■ **What to work on**: An exact, complete copy of the entries below is required, minus any pictures.

■ **Data**:
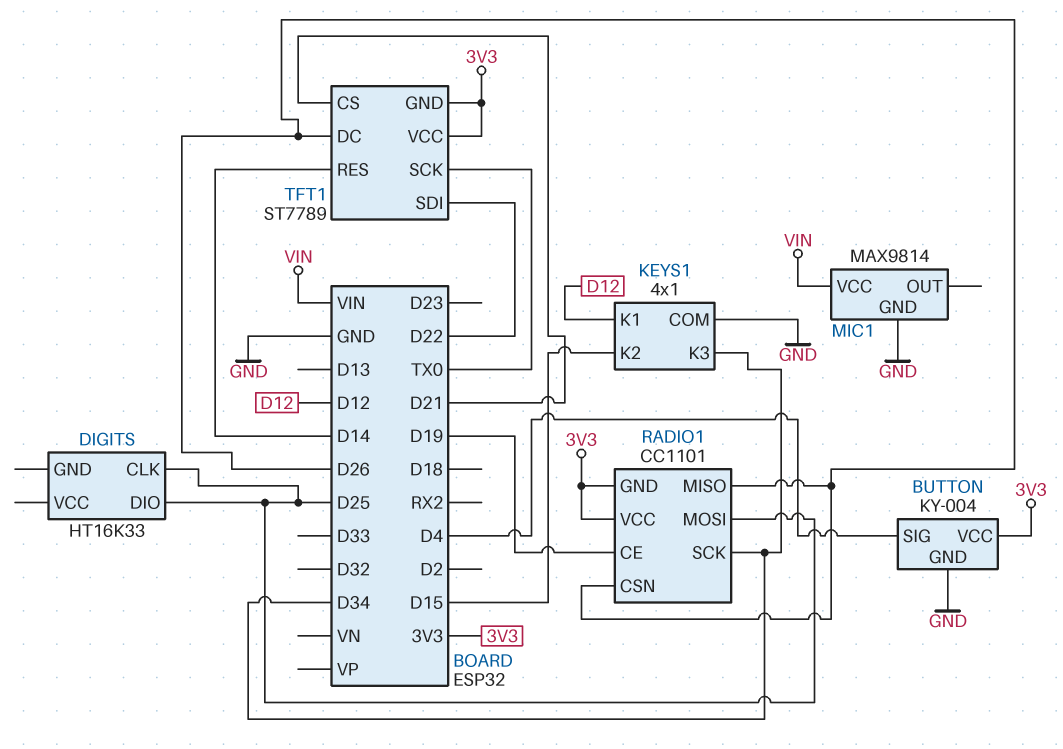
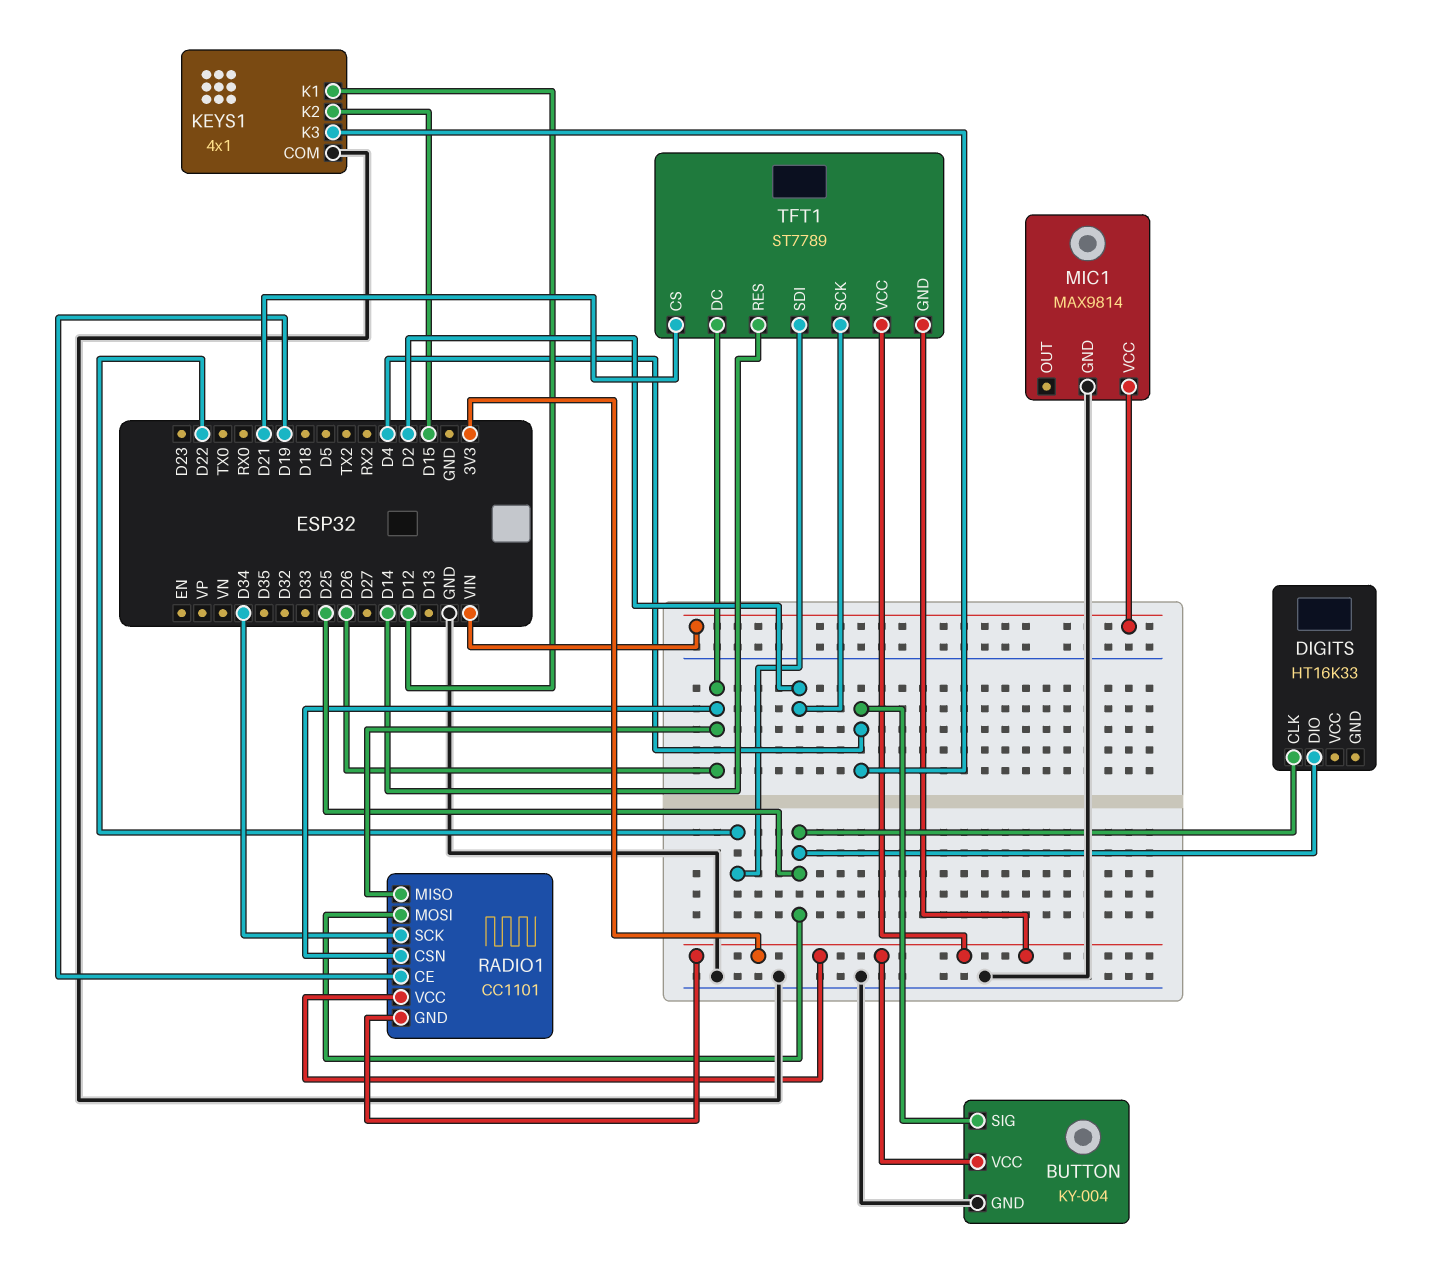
KEYS1 pin K3: D34 -> D4
TFT1 pin SCK: TX0 -> D2

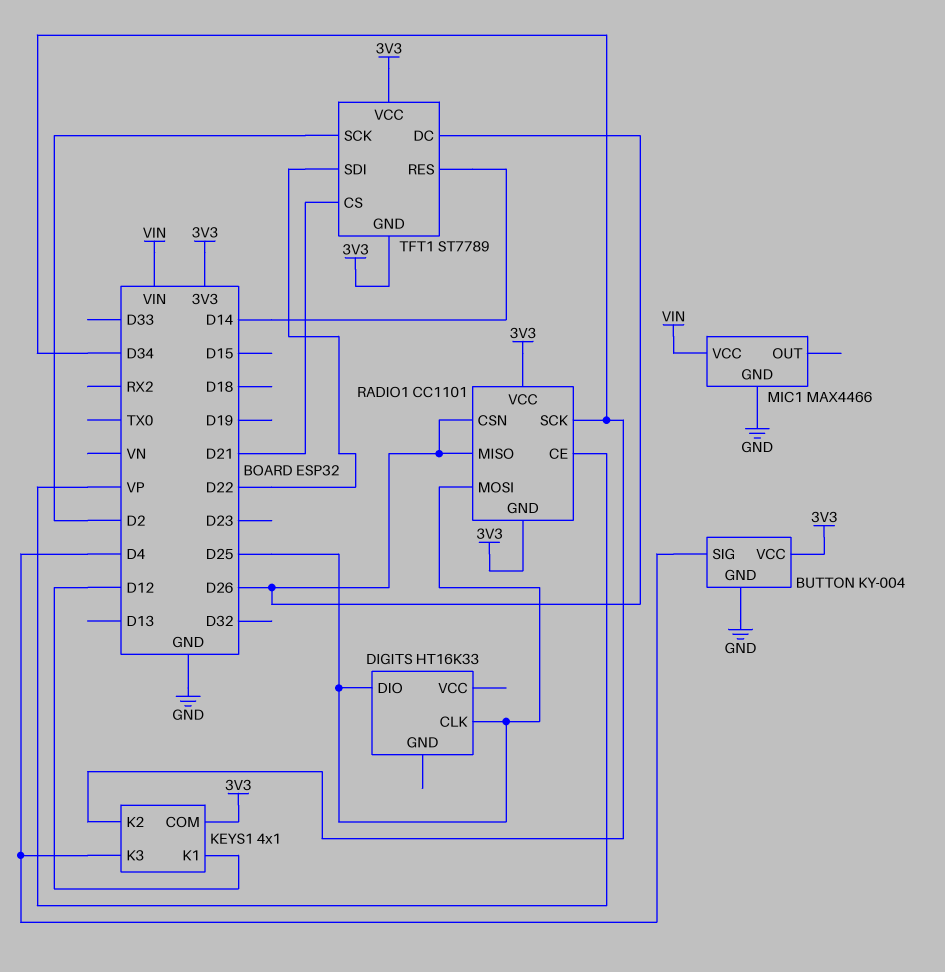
KEYS1 pin COM: GND -> 3V3
KEYS1 pin K2: D15 -> D34
MIC1: MAX9814 -> MAX4466
RADIO1 pin CE: D19 -> VP

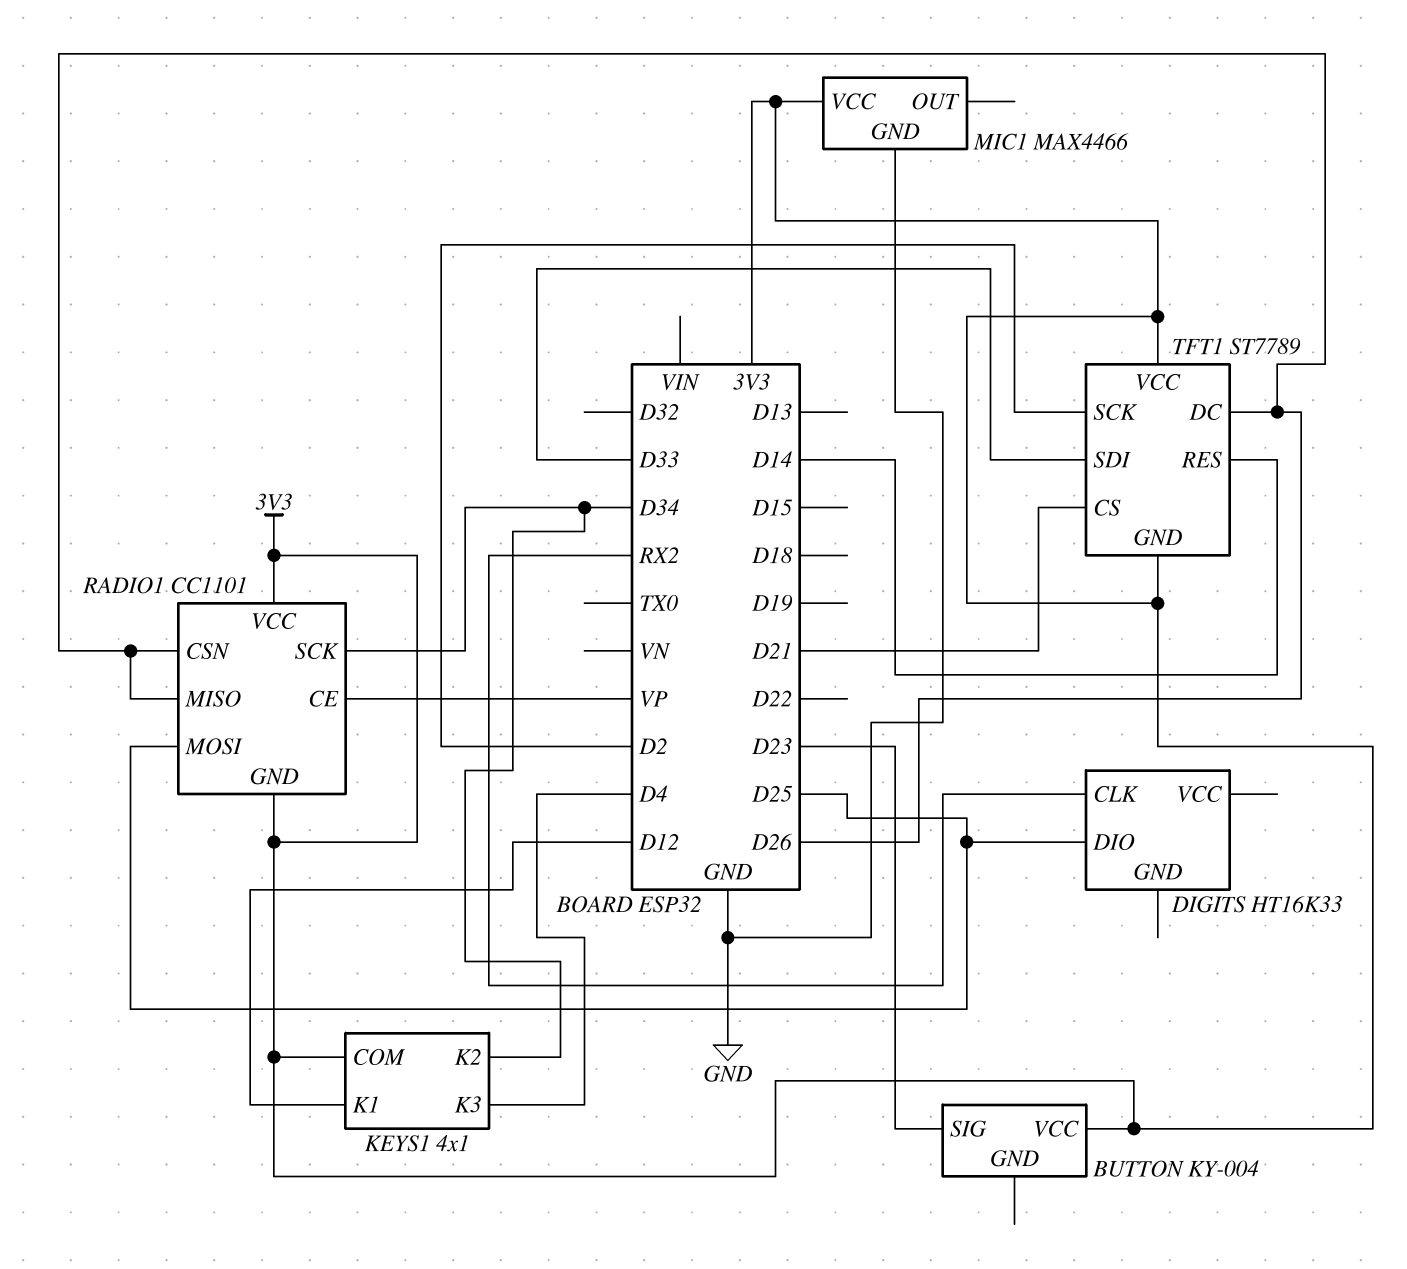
BUTTON pin GND: GND -> none
BUTTON pin SIG: D4 -> D23
DIGITS pin CLK: D25 -> RX2
MIC1 pin VCC: VIN -> 3V3
TFT1 pin SDI: D22 -> D33

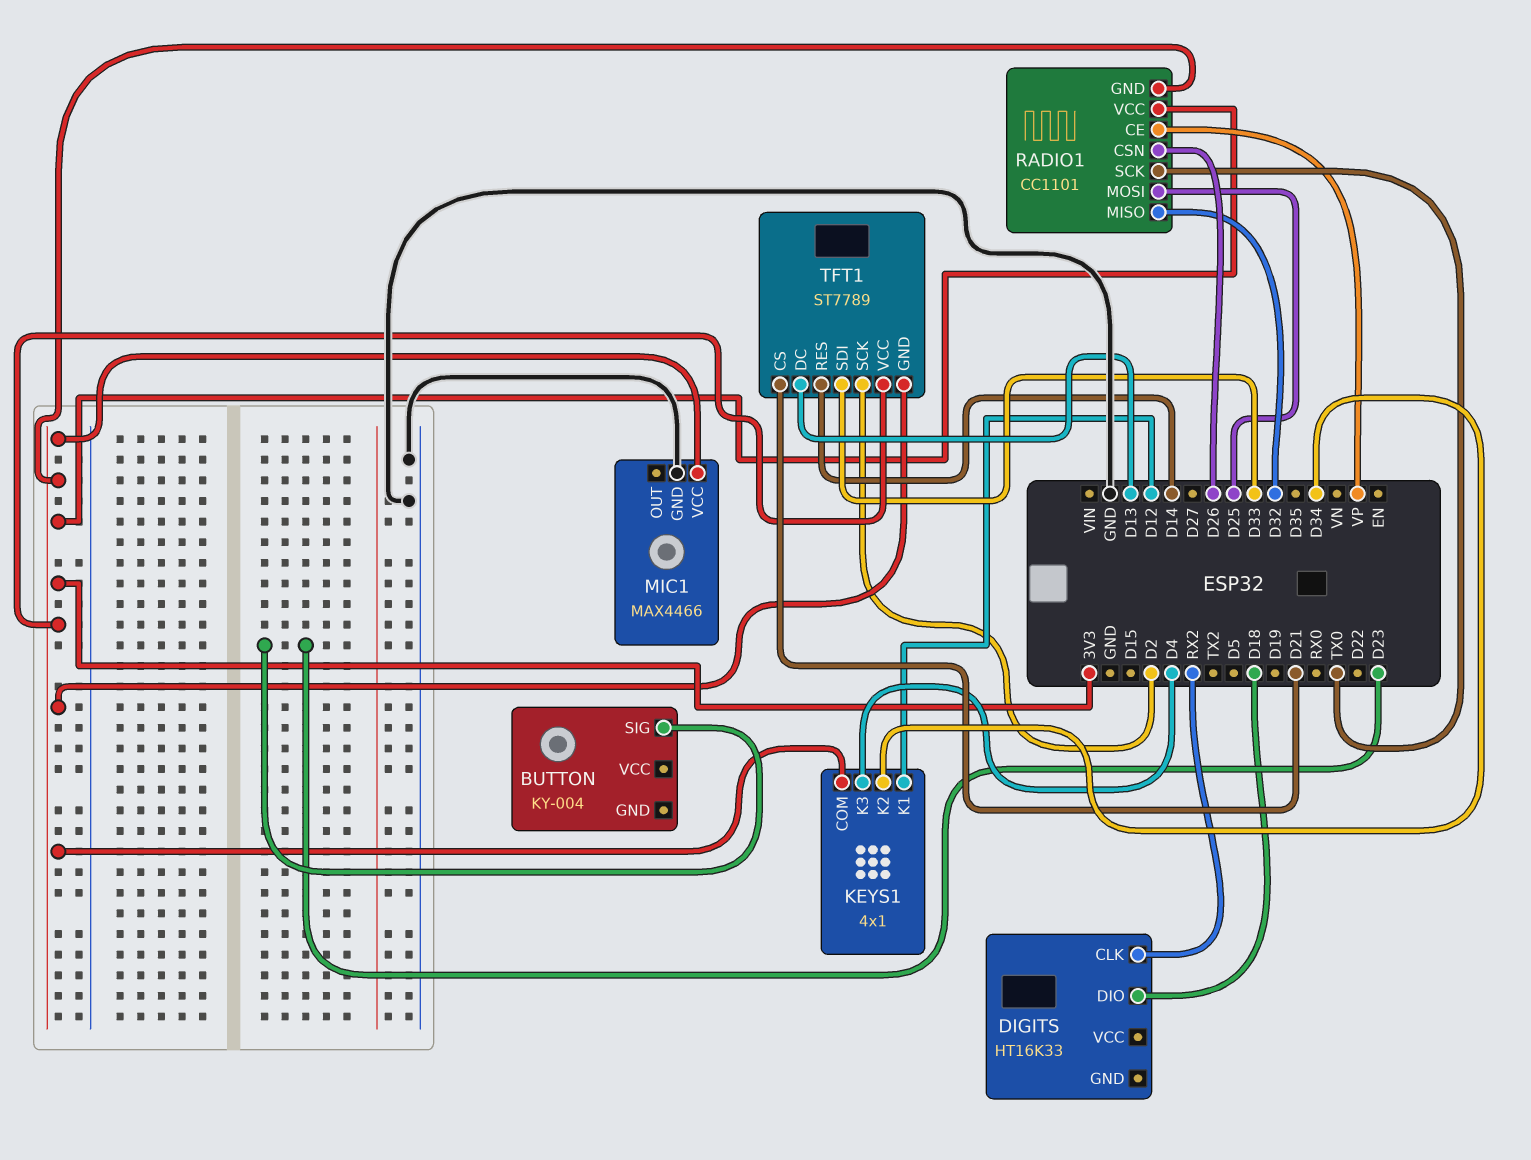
BUTTON pin VCC: 3V3 -> none
DIGITS pin DIO: D25 -> D18
RADIO1 pin MISO: D26 -> D32
RADIO1 pin SCK: D34 -> TX0
TFT1 pin DC: D26 -> D13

■ **Response box**:
KEYS1 pin K3: D34 -> D4
TFT1 pin SCK: TX0 -> D2

KEYS1 pin COM: GND -> 3V3
KEYS1 pin K2: D15 -> D34
MIC1: MAX9814 -> MAX4466
RADIO1 pin CE: D19 -> VP

BUTTON pin GND: GND -> none
BUTTON pin SIG: D4 -> D23
DIGITS pin CLK: D25 -> RX2
MIC1 pin VCC: VIN -> 3V3
TFT1 pin SDI: D22 -> D33

BUTTON pin VCC: 3V3 -> none
DIGITS pin DIO: D25 -> D18
RADIO1 pin MISO: D26 -> D32
RADIO1 pin SCK: D34 -> TX0
TFT1 pin DC: D26 -> D13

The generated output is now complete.